◆ Work to be completed ◆
If a line below contains the string "minus", copy it out.

┄┄┄┄┄┄┄┄┄┄

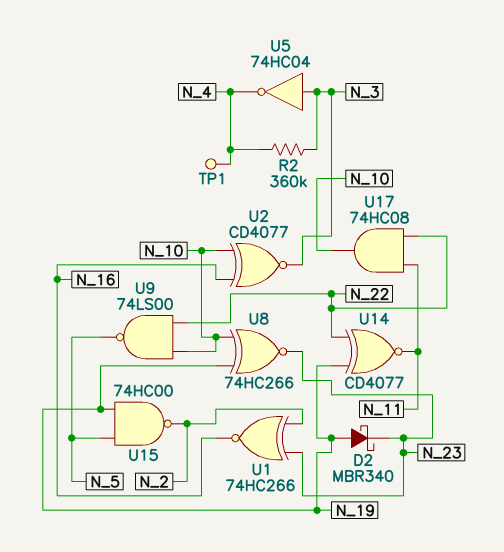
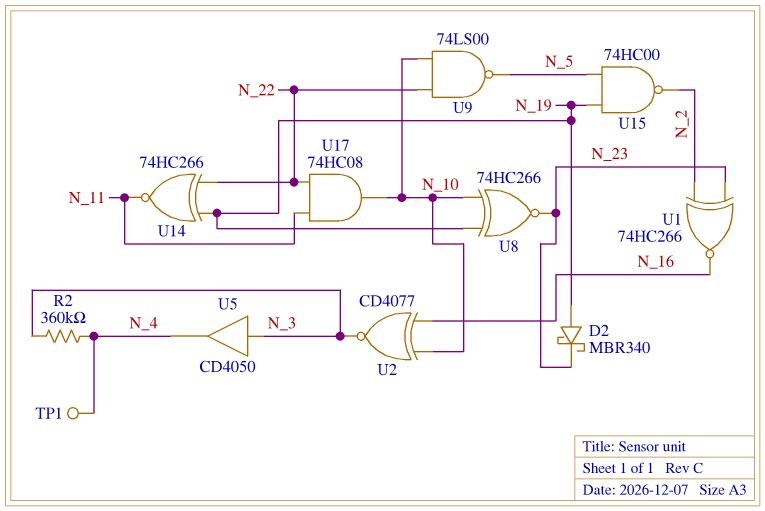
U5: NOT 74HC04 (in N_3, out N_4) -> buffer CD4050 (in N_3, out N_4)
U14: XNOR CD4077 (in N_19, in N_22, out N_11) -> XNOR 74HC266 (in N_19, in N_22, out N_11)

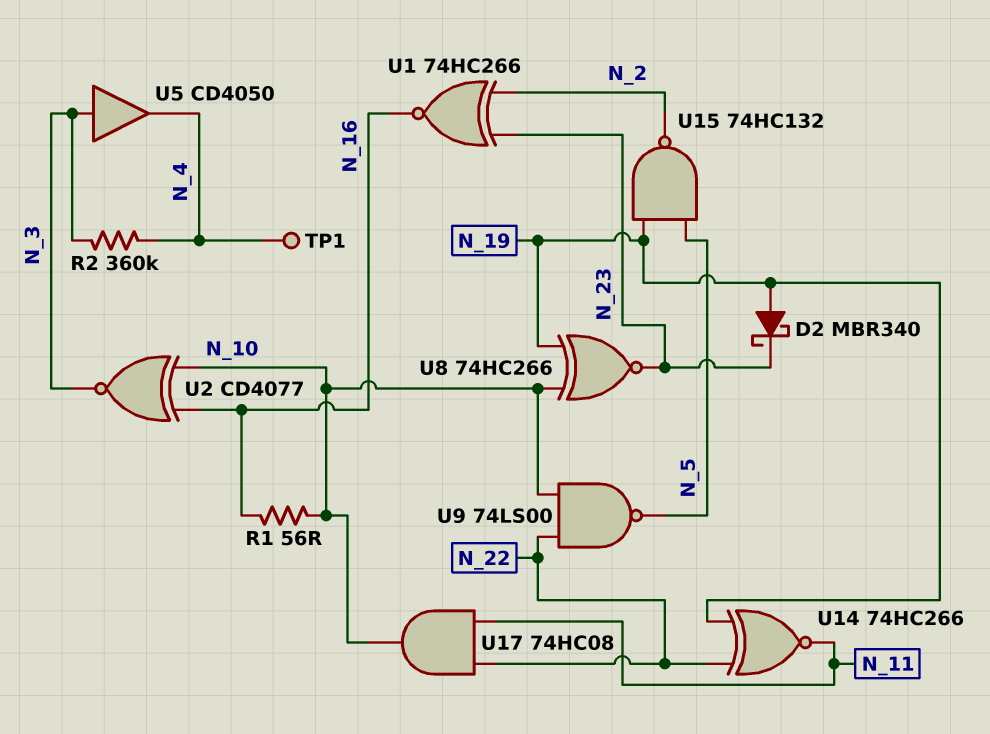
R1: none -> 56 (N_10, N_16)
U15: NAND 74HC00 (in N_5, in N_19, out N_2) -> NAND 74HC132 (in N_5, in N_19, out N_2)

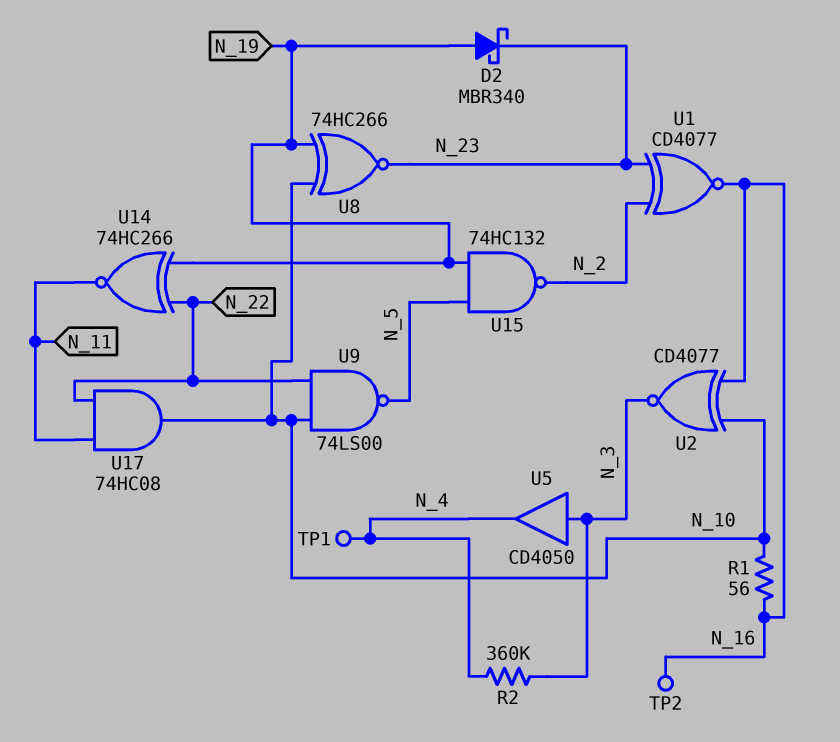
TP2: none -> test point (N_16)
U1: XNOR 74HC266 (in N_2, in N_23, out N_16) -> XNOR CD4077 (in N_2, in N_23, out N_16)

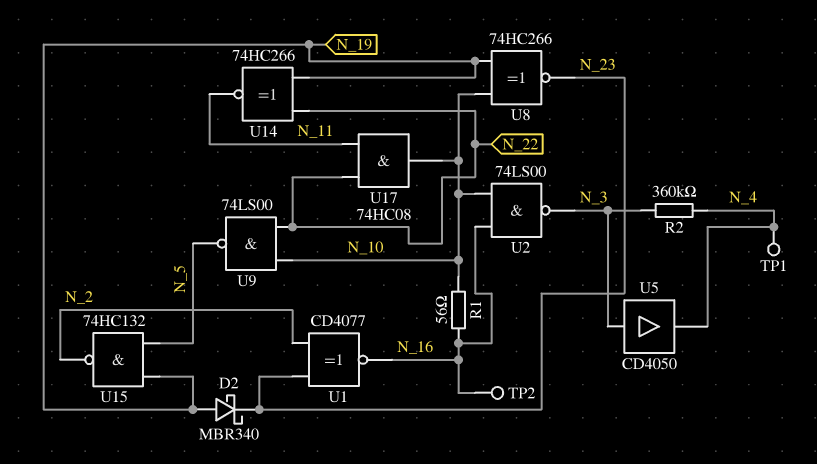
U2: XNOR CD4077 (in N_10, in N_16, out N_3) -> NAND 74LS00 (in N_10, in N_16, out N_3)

┄┄┄┄┄┄┄┄┄┄

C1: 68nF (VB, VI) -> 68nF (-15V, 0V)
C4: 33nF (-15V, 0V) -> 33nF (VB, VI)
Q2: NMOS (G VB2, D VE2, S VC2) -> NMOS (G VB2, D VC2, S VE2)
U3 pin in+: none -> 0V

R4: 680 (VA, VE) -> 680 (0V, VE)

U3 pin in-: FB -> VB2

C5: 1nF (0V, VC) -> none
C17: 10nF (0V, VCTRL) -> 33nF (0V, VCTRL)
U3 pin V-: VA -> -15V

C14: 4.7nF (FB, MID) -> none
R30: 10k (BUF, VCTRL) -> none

┄┄┄┄┄┄┄┄┄┄

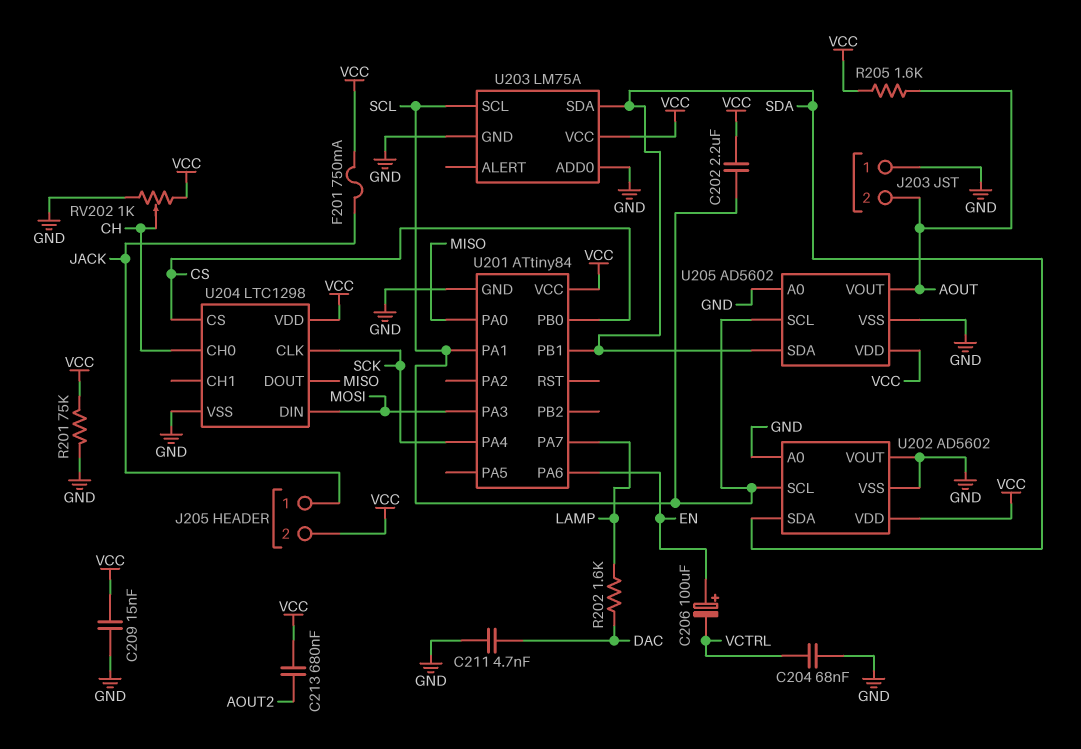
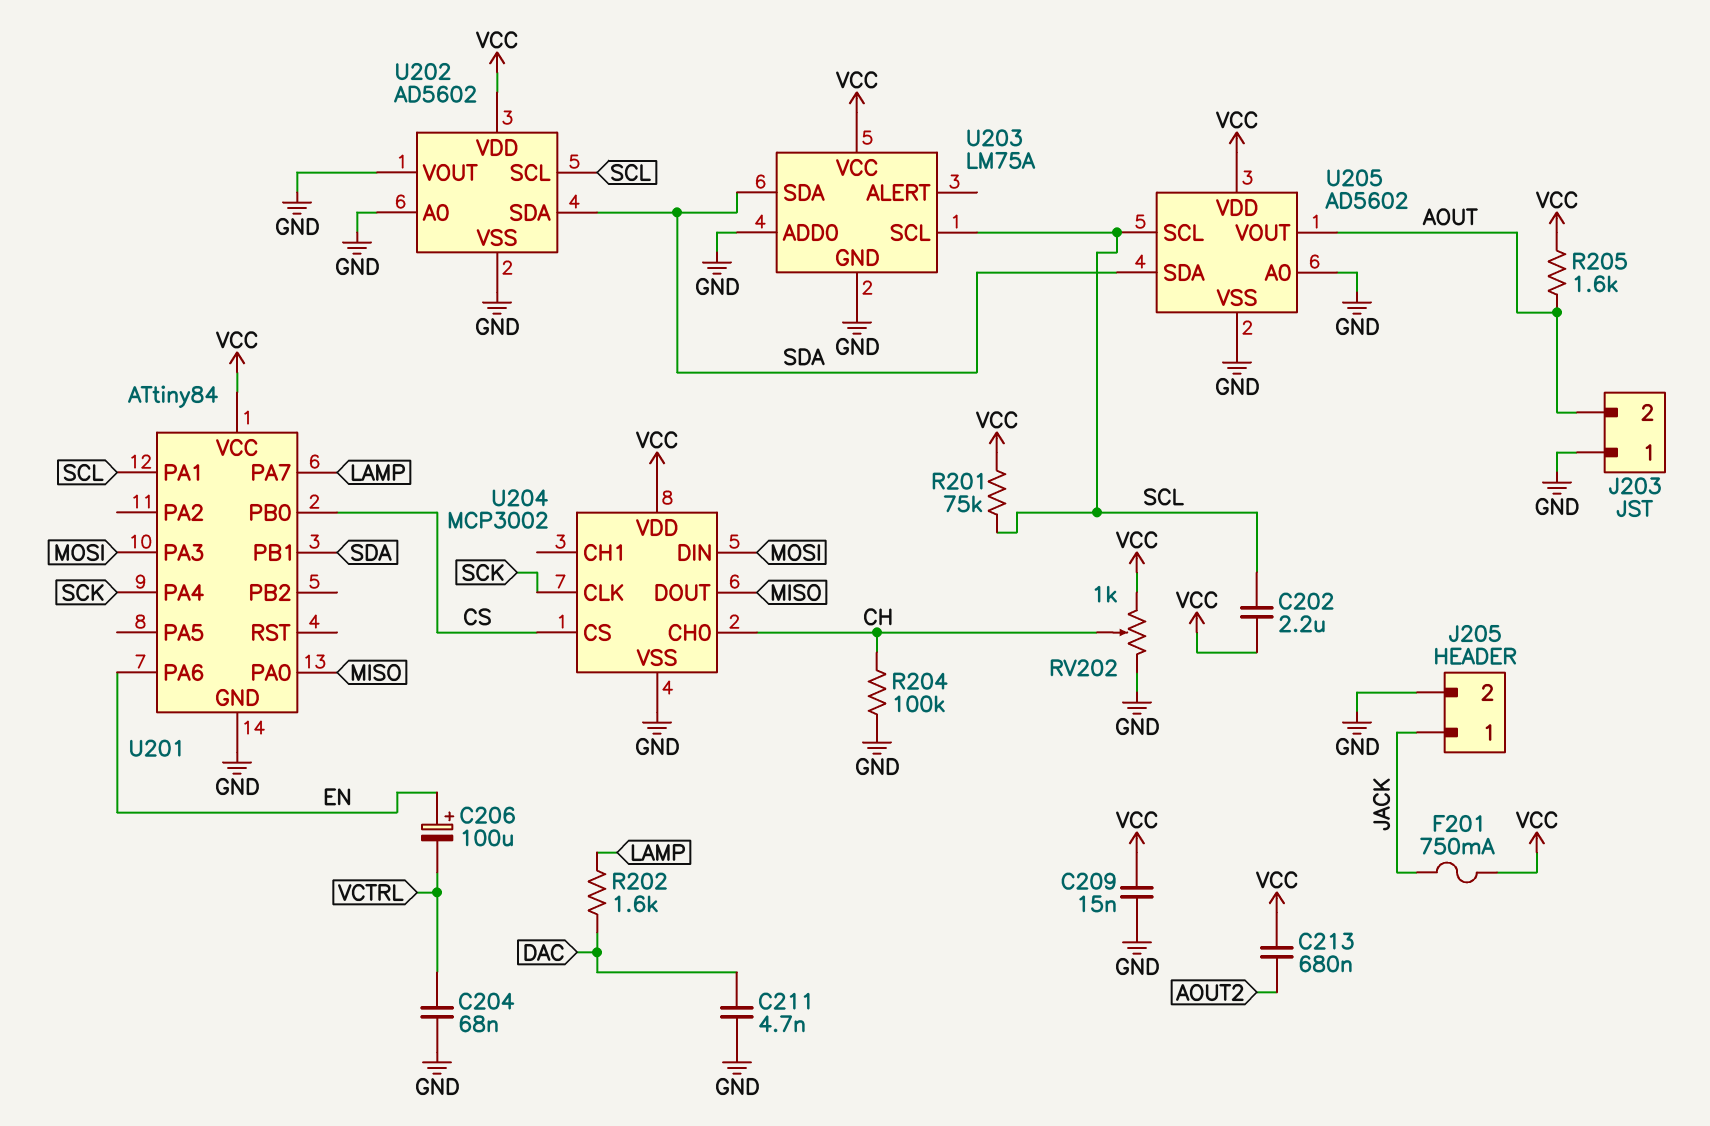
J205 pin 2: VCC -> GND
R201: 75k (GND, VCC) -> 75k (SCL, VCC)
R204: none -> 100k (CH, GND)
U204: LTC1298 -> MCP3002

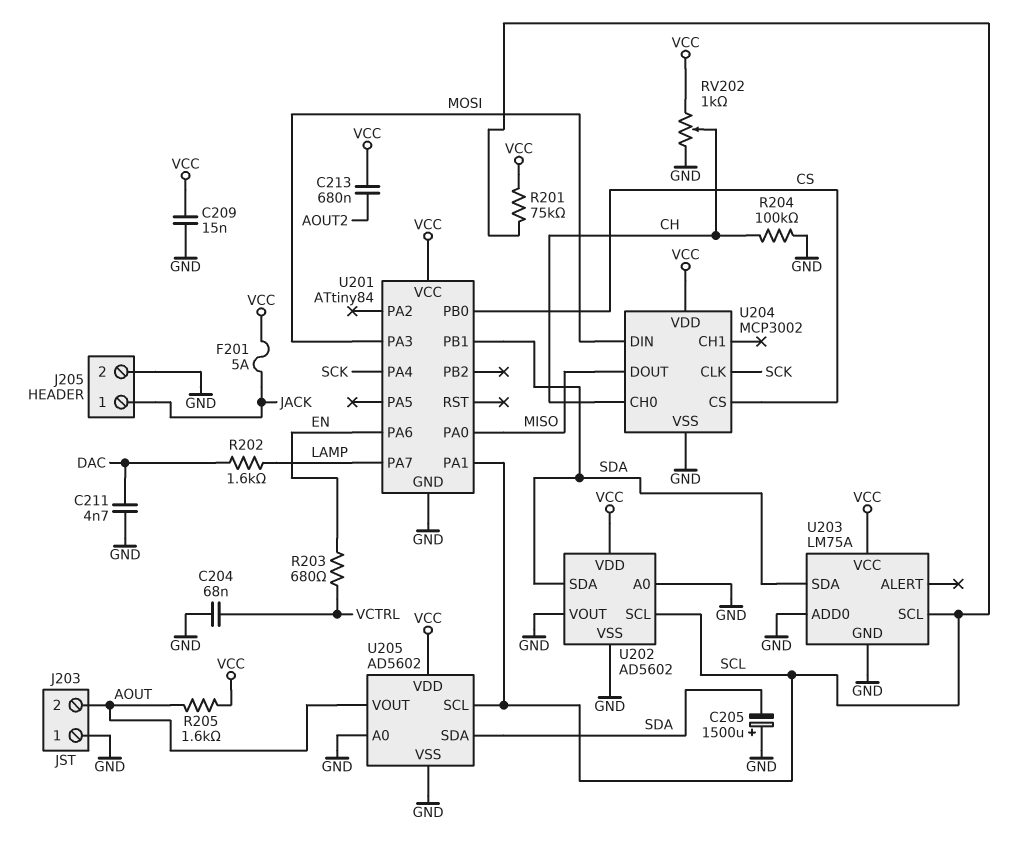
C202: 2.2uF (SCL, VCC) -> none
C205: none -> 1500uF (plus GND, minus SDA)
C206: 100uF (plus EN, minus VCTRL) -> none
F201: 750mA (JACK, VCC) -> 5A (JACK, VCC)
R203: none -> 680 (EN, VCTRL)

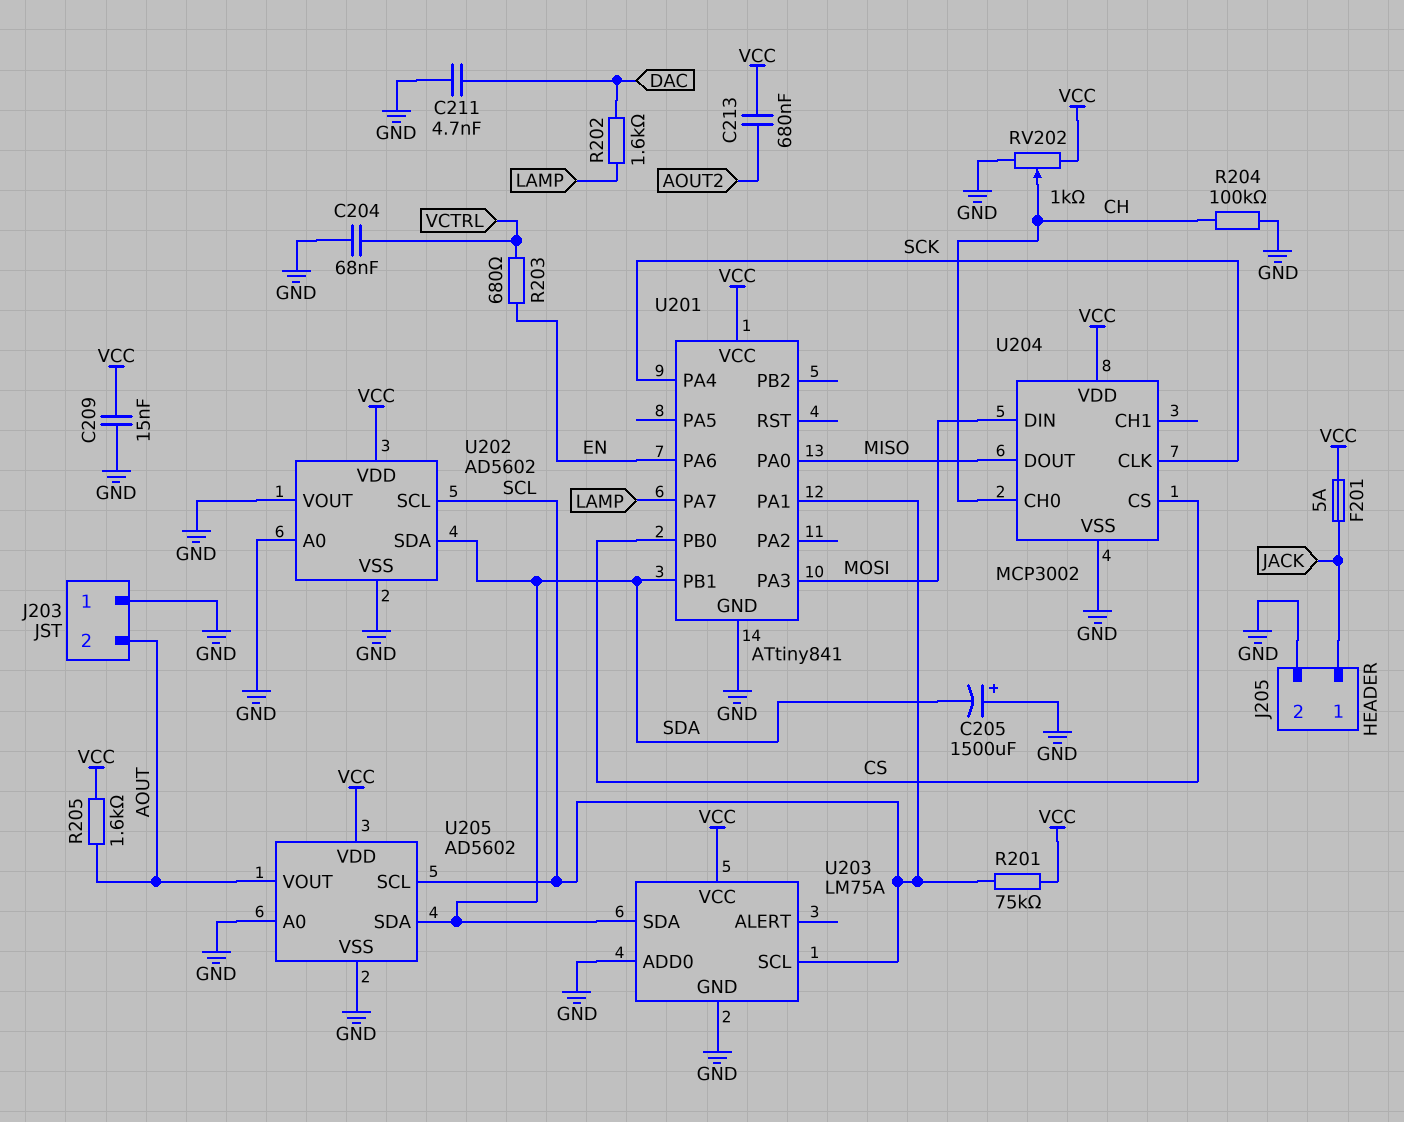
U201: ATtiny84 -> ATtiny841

┄┄┄┄┄┄┄┄┄┄

◆ Solution to this task ◆
C205: none -> 1500uF (plus GND, minus SDA)
C206: 100uF (plus EN, minus VCTRL) -> none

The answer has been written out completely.